(Modification records)

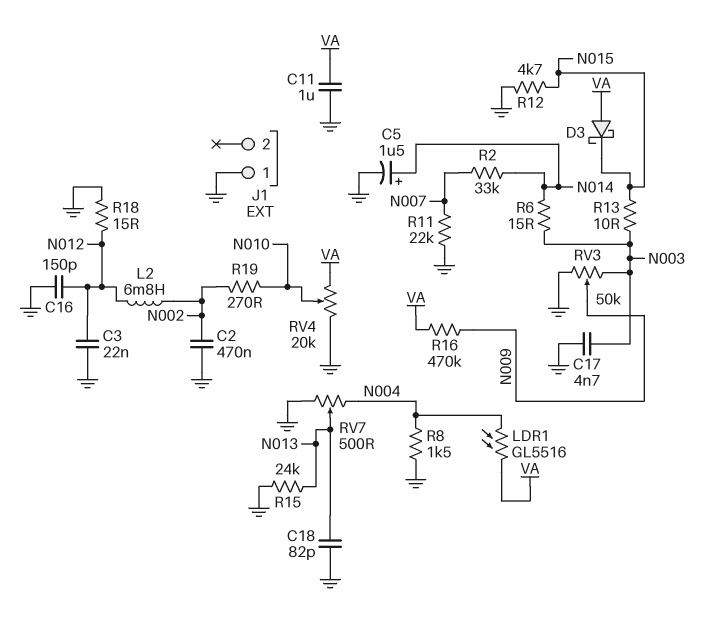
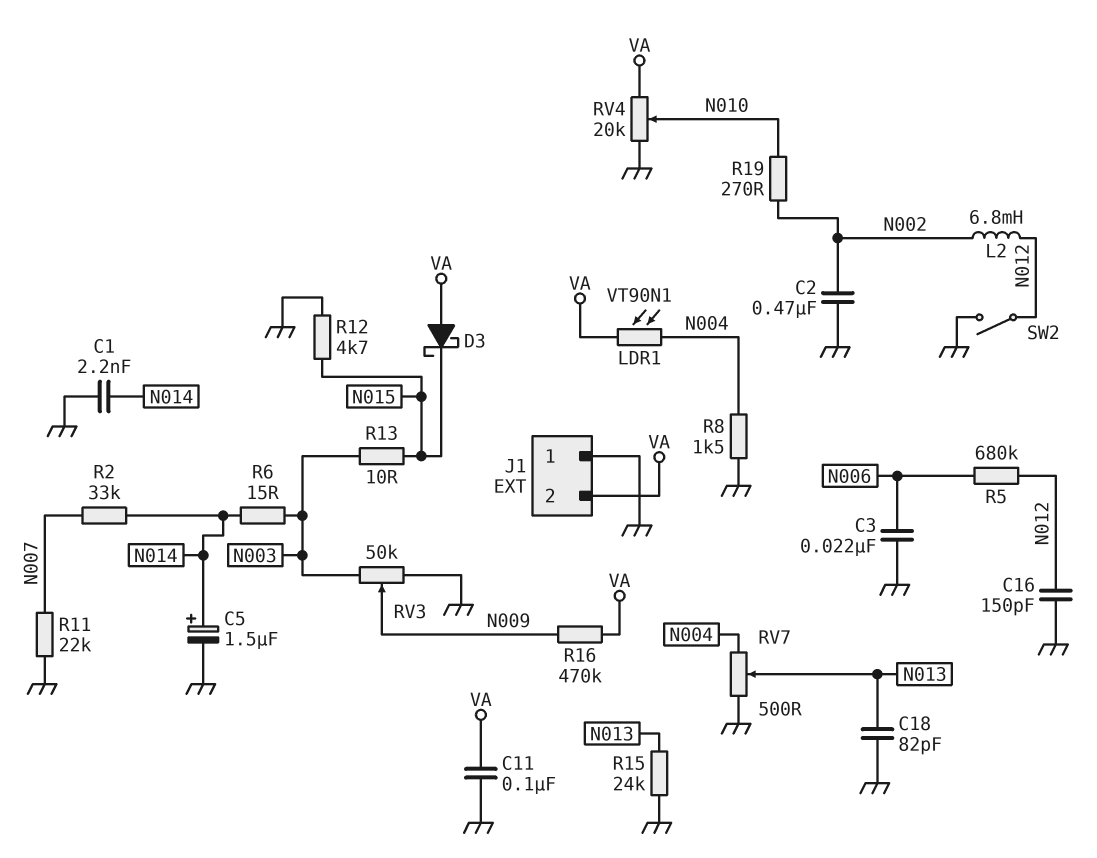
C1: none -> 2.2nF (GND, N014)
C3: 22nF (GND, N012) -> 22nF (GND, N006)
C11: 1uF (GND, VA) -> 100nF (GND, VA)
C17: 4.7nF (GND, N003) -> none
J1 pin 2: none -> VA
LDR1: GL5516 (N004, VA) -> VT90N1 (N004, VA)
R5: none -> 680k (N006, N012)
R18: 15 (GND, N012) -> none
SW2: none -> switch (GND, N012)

Problem to solve
The "C17: 4.7nF (GND, N003) -> none" line through the last line above: set these down exactly and add nothing else.

Answer to this task
C17: 4.7nF (GND, N003) -> none
J1 pin 2: none -> VA
LDR1: GL5516 (N004, VA) -> VT90N1 (N004, VA)
R5: none -> 680k (N006, N012)
R18: 15 (GND, N012) -> none
SW2: none -> switch (GND, N012)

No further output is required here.